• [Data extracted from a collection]
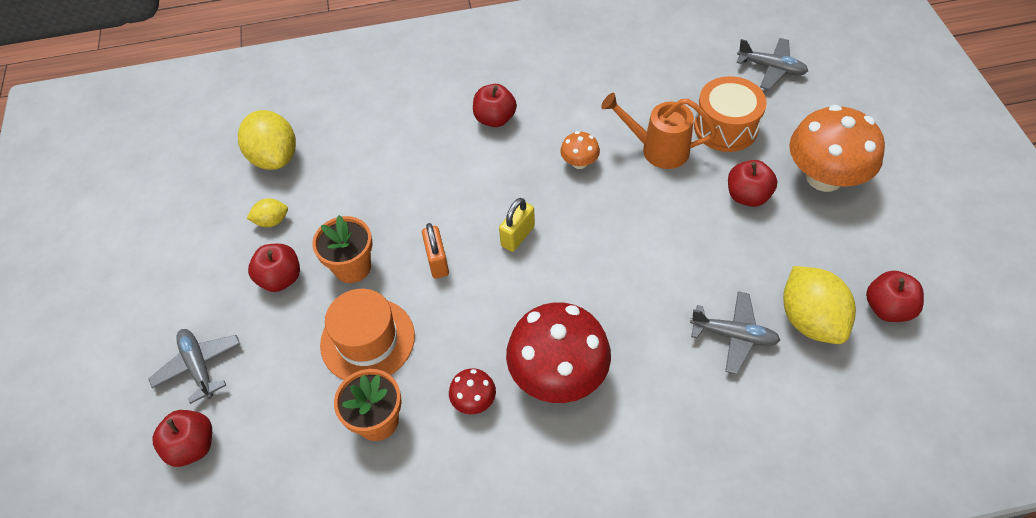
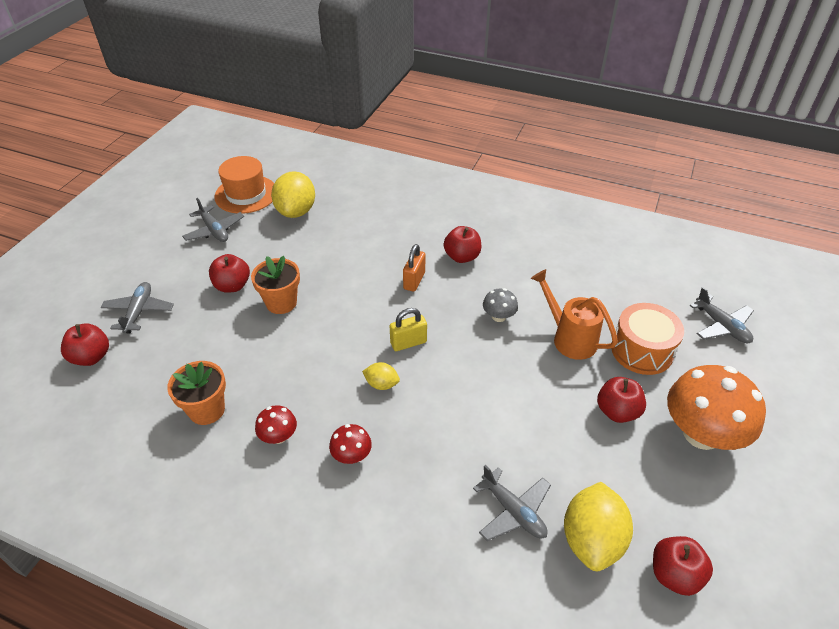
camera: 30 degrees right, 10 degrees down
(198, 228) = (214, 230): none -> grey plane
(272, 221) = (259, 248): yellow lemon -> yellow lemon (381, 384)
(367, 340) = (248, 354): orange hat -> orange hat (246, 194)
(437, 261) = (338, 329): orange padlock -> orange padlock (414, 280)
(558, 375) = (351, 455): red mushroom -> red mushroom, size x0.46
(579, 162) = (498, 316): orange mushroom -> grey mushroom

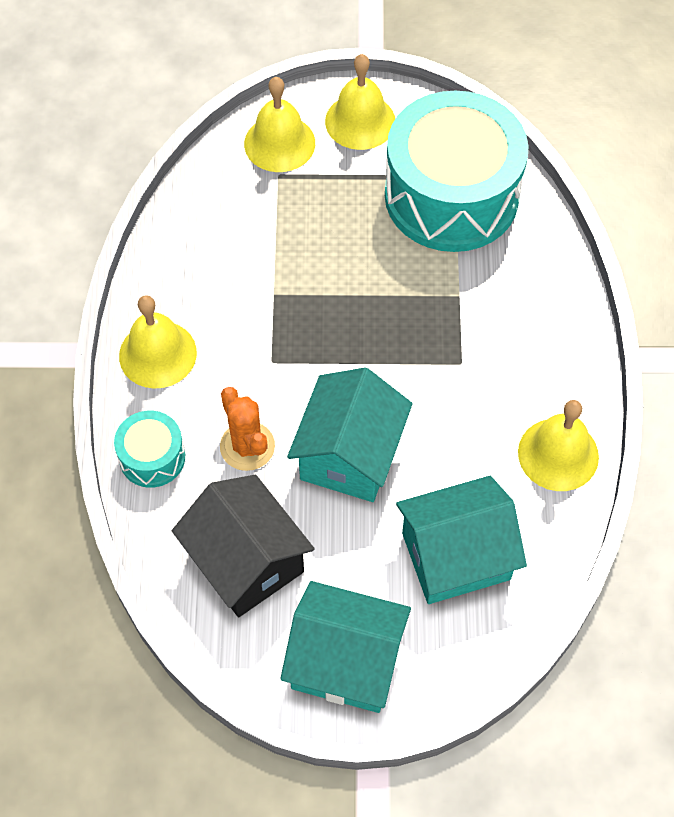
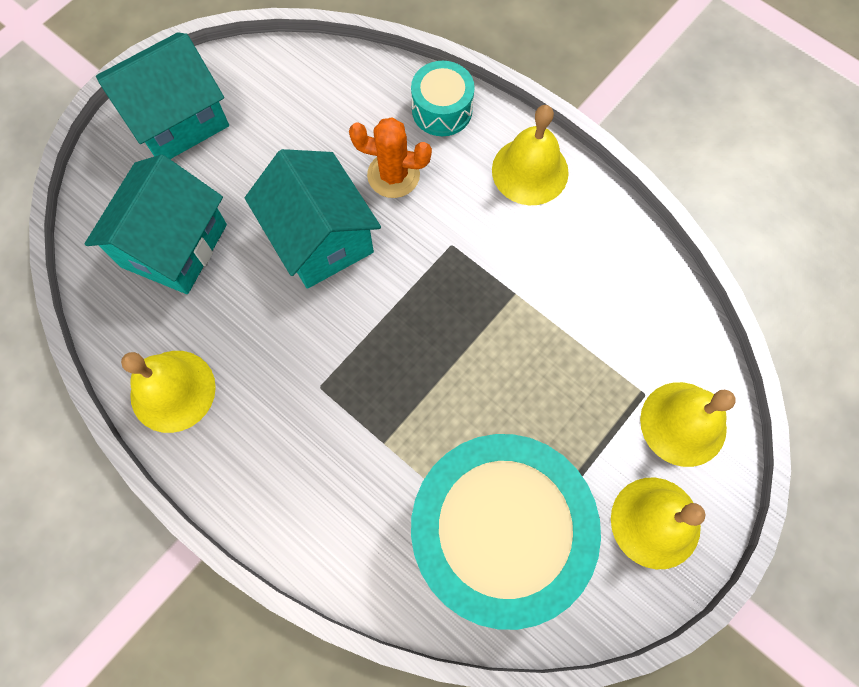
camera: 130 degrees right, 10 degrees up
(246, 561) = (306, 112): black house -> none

• [How to complete this task]
Once you find the line that contains "(579, 162) = (498, 316): orange", give it again along with every later line through the end of the data, word for word, minus the pictures.

• [Task result]
(579, 162) = (498, 316): orange mushroom -> grey mushroom

camera: 130 degrees right, 10 degrees up
(246, 561) = (306, 112): black house -> none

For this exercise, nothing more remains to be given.